## Source records
------------

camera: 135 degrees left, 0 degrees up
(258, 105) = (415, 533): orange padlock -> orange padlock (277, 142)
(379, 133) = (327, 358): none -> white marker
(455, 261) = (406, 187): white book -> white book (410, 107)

------------

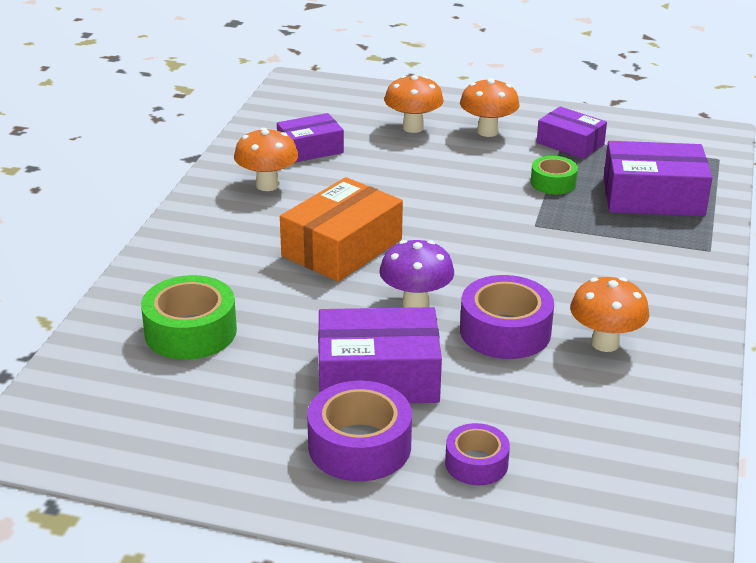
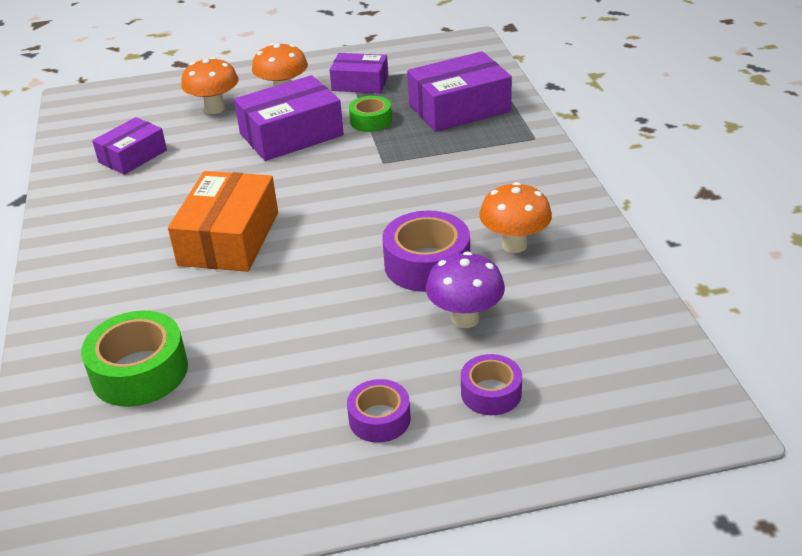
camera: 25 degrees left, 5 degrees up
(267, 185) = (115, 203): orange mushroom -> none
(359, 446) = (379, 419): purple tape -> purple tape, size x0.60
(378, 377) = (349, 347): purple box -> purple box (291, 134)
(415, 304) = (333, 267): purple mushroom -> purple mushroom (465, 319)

------------

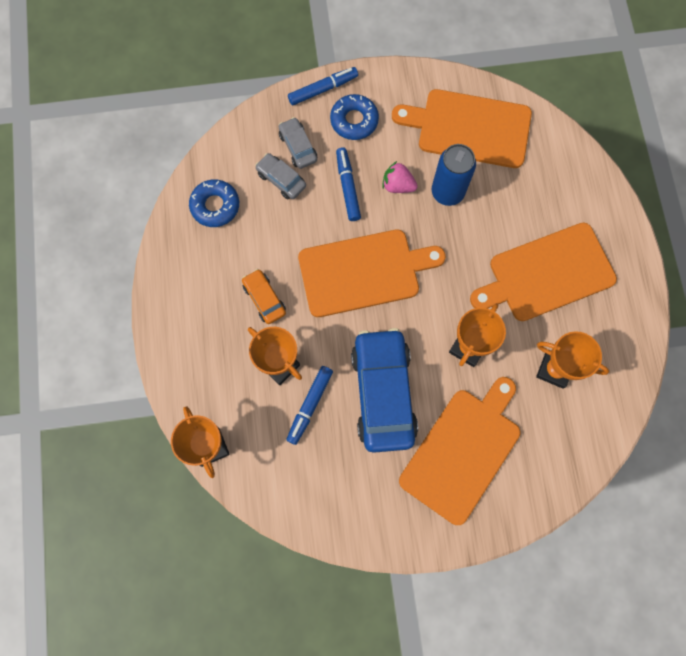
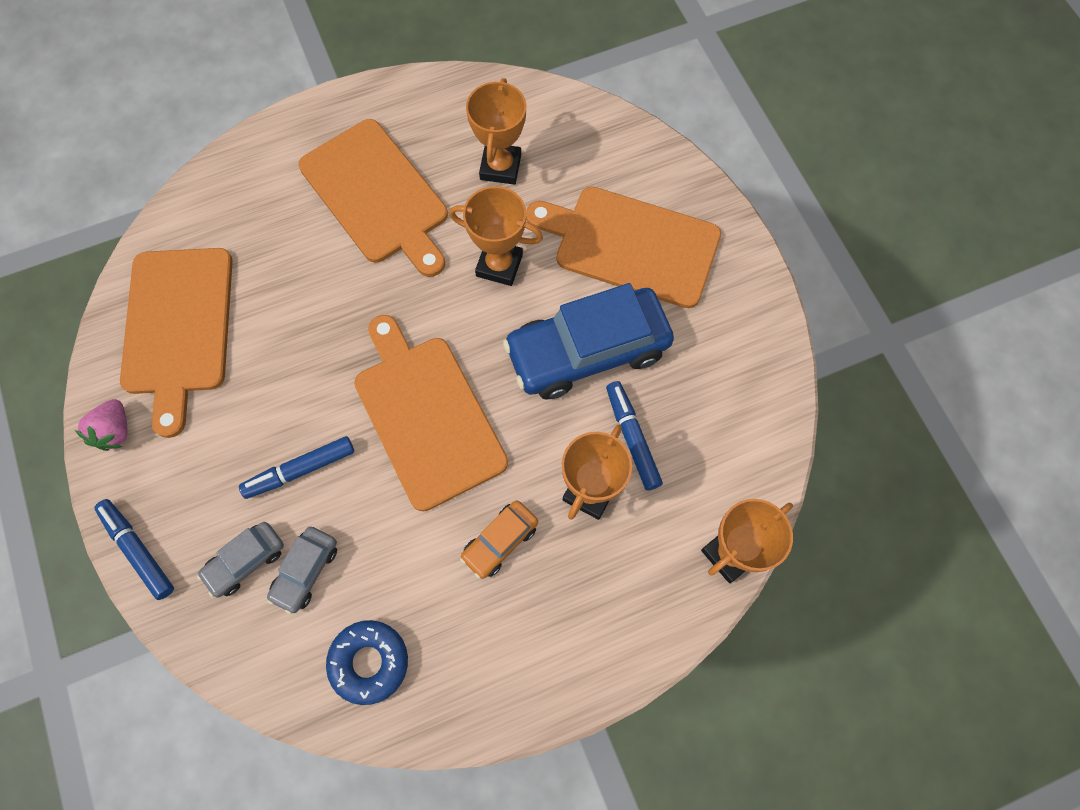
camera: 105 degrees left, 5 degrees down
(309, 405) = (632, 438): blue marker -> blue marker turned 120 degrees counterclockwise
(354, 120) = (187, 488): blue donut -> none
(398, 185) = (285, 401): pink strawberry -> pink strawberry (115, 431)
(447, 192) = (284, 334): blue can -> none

------------

## Try it
Quote the data above from the line containing "camera: 25 degrees left, 5 degrees up" to the line containing "(415, 304) = (333, 267): purple", inclusive, and stop.

## Your response
camera: 25 degrees left, 5 degrees up
(267, 185) = (115, 203): orange mushroom -> none
(359, 446) = (379, 419): purple tape -> purple tape, size x0.60
(378, 377) = (349, 347): purple box -> purple box (291, 134)
(415, 304) = (333, 267): purple mushroom -> purple mushroom (465, 319)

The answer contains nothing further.